### WORK ITEM
Write out the data exactly as given, dropping every picture.

### SOURCE MATERIAL

↓

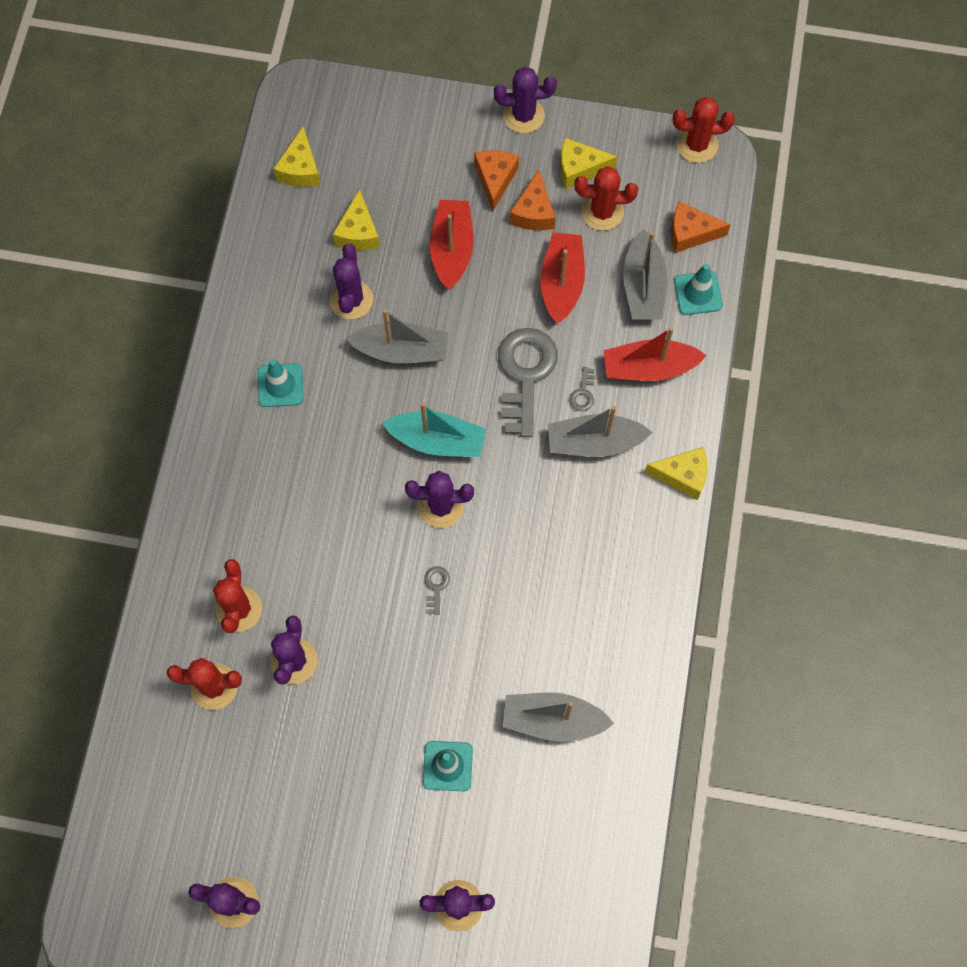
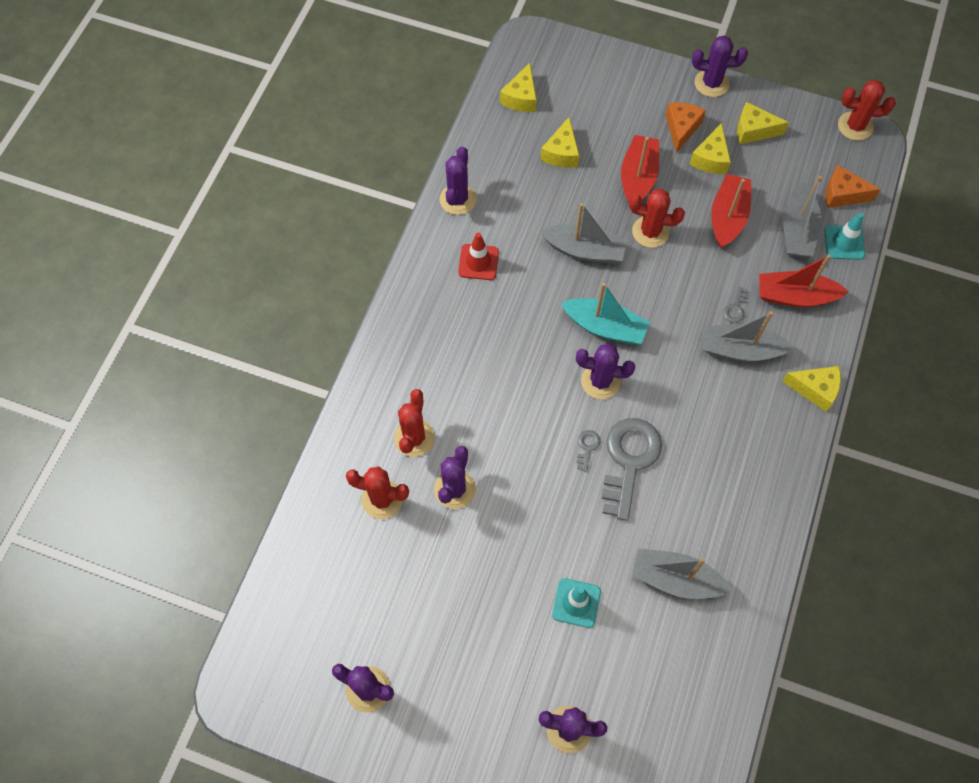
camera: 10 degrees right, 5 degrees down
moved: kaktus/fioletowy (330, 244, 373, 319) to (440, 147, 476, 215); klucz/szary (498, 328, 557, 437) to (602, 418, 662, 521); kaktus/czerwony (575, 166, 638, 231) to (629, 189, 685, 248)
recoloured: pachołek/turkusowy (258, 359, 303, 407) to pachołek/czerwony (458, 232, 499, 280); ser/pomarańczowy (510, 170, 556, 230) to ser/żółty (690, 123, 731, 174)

↑

### TASK RESULT
camera: 10 degrees right, 5 degrees down
moved: kaktus/fioletowy (330, 244, 373, 319) to (440, 147, 476, 215); klucz/szary (498, 328, 557, 437) to (602, 418, 662, 521); kaktus/czerwony (575, 166, 638, 231) to (629, 189, 685, 248)
recoloured: pachołek/turkusowy (258, 359, 303, 407) to pachołek/czerwony (458, 232, 499, 280); ser/pomarańczowy (510, 170, 556, 230) to ser/żółty (690, 123, 731, 174)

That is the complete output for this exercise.